● Task instructions
In the data that follows, find the line with "(922, 339) = (355, 401): yellow"; transcribe it, every later line up to the one with "(968, 101) = (751, 467): black", and that line as well, exactly and with no others.

● Supplied data
*** Block opens ***
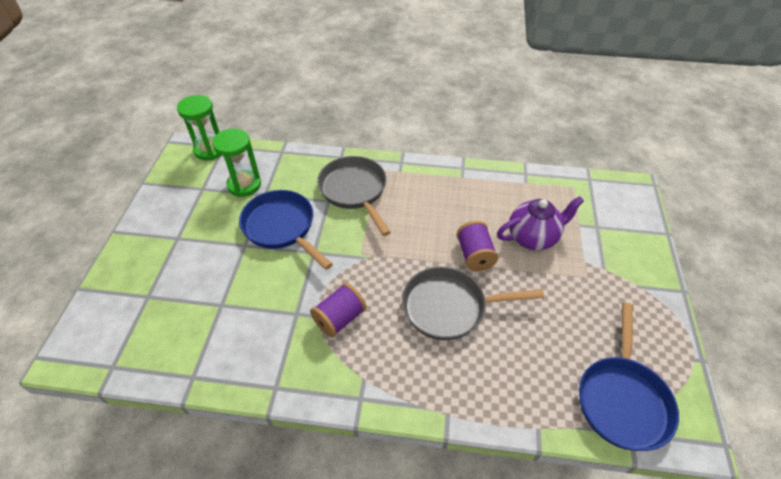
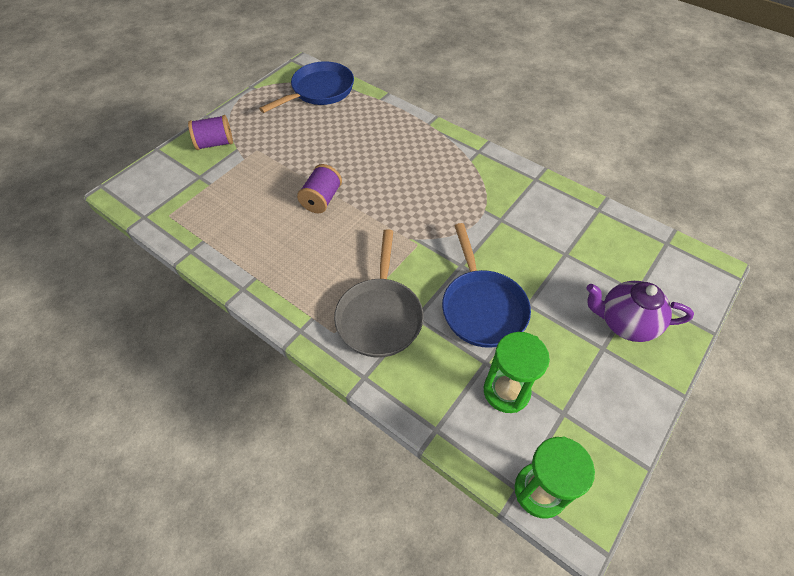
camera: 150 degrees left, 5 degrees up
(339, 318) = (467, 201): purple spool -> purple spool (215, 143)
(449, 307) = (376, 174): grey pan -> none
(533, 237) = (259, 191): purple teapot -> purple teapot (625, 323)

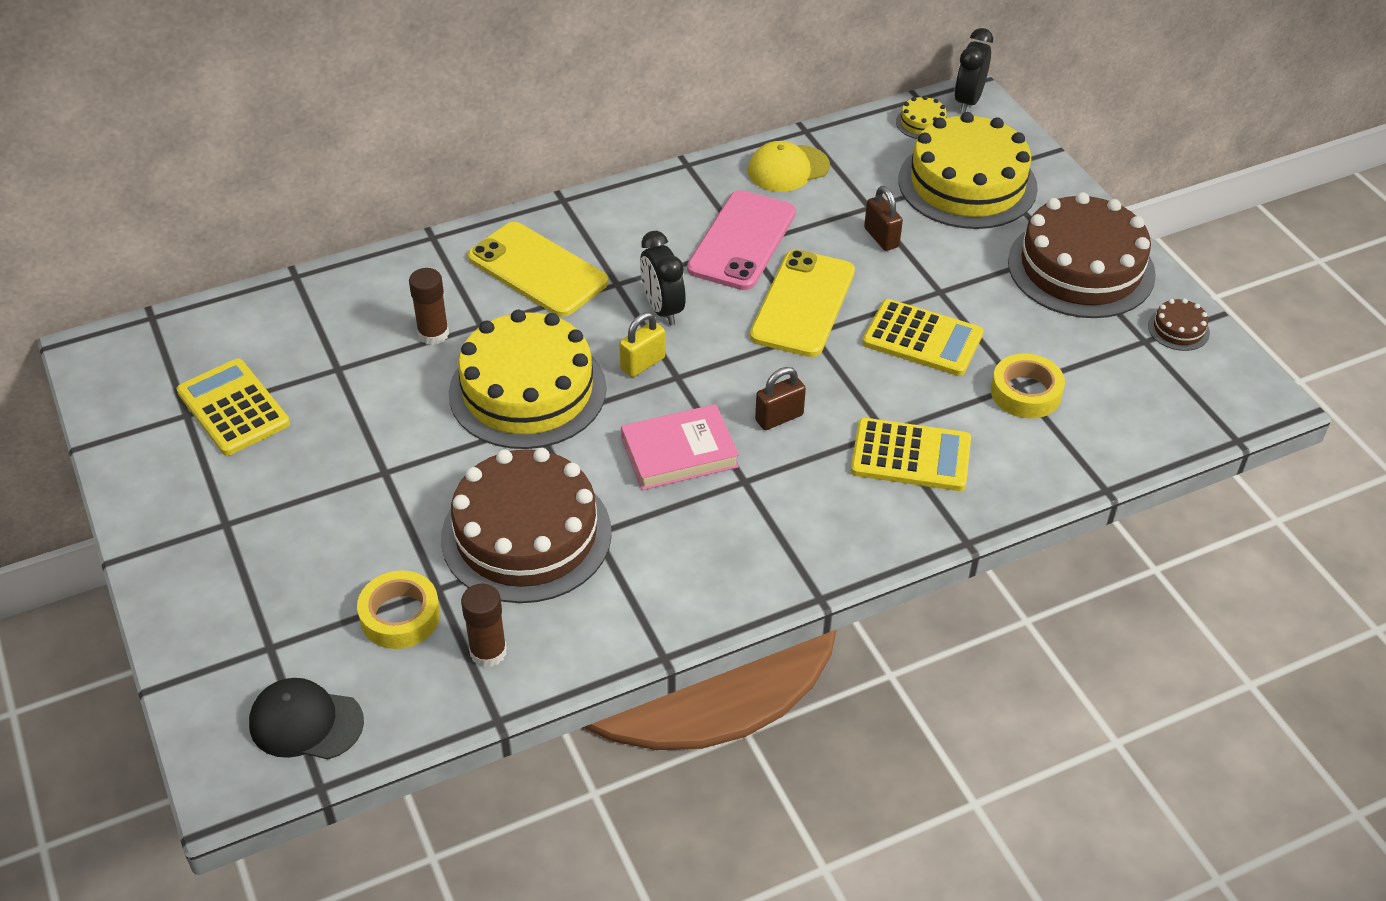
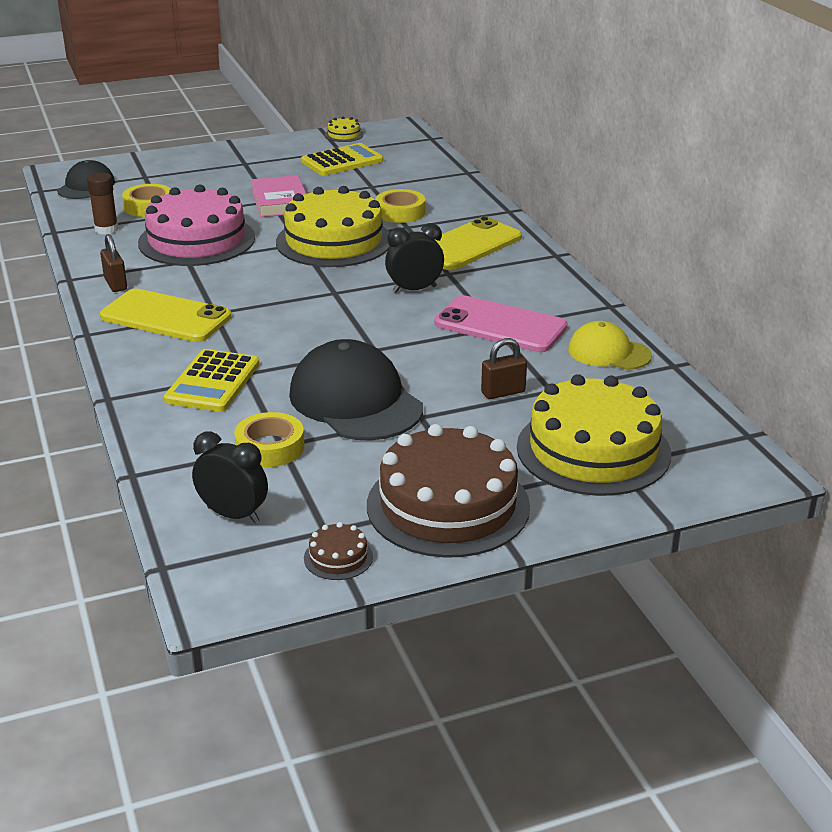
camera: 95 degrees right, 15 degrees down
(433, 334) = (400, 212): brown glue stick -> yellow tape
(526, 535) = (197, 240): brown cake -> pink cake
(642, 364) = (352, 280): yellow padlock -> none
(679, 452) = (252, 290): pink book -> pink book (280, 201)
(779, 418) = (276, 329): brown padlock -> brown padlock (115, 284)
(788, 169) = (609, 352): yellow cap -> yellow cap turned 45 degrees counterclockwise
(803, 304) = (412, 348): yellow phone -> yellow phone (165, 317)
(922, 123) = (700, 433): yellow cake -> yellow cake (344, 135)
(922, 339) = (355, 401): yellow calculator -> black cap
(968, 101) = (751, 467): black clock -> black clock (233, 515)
*** Block closes ***
*** Block opens ***
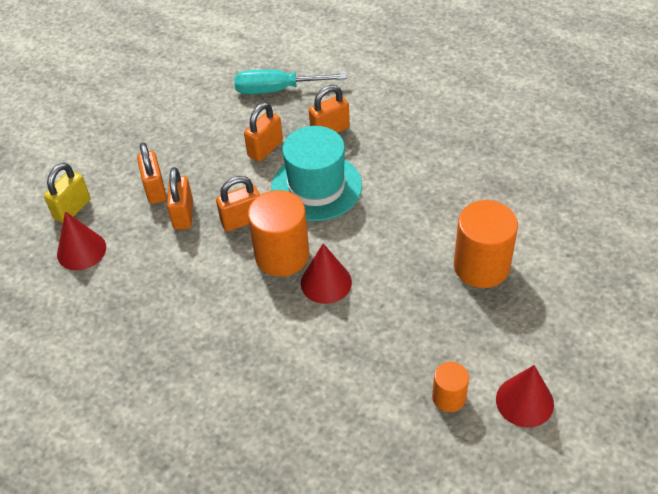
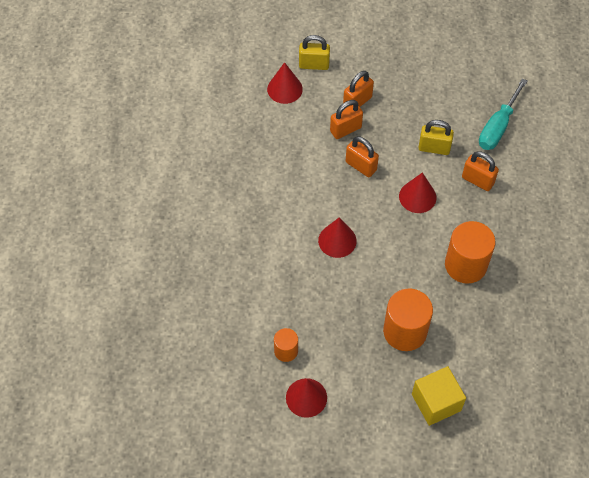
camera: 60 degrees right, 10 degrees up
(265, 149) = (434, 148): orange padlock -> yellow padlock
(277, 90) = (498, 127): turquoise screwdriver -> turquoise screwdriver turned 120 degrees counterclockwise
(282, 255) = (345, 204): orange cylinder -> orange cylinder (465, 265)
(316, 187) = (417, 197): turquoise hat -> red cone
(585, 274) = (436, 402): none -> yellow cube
*** Block closes ***
*** Block opens ***
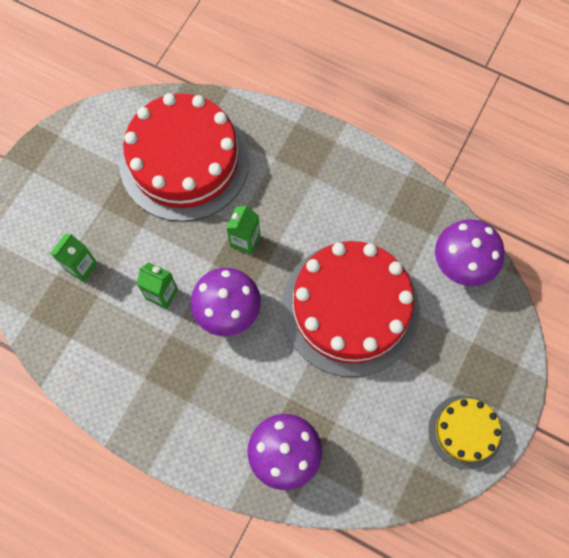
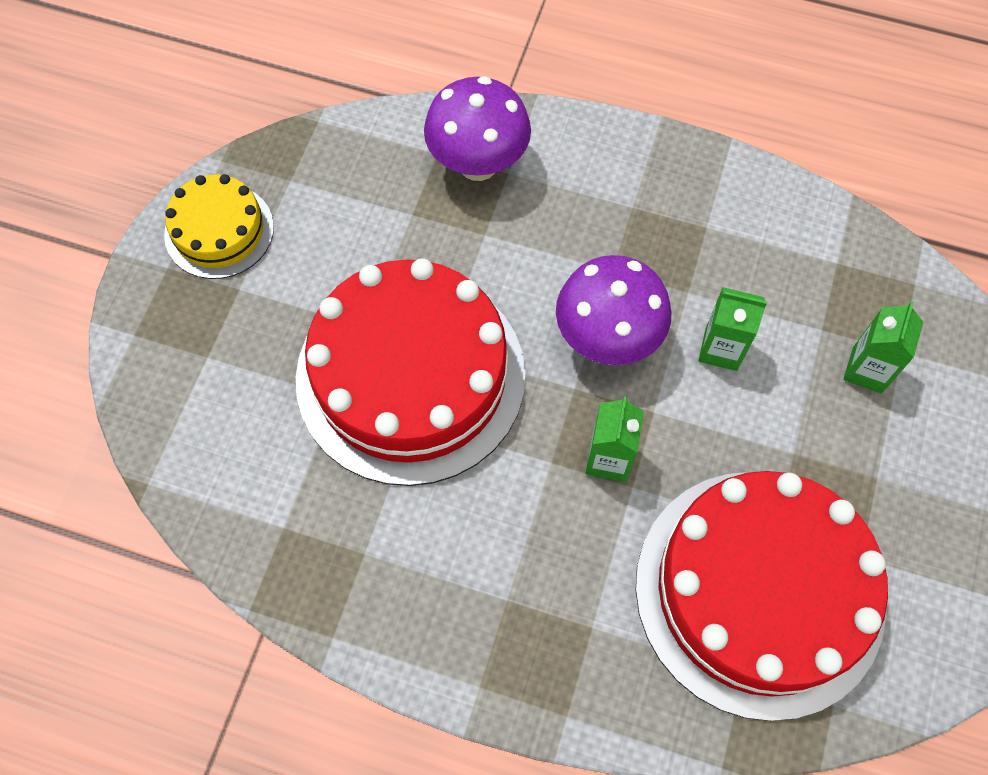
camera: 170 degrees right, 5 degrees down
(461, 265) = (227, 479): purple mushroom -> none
*** Block closes ***
● Task solution
(922, 339) = (355, 401): yellow calculator -> black cap
(968, 101) = (751, 467): black clock -> black clock (233, 515)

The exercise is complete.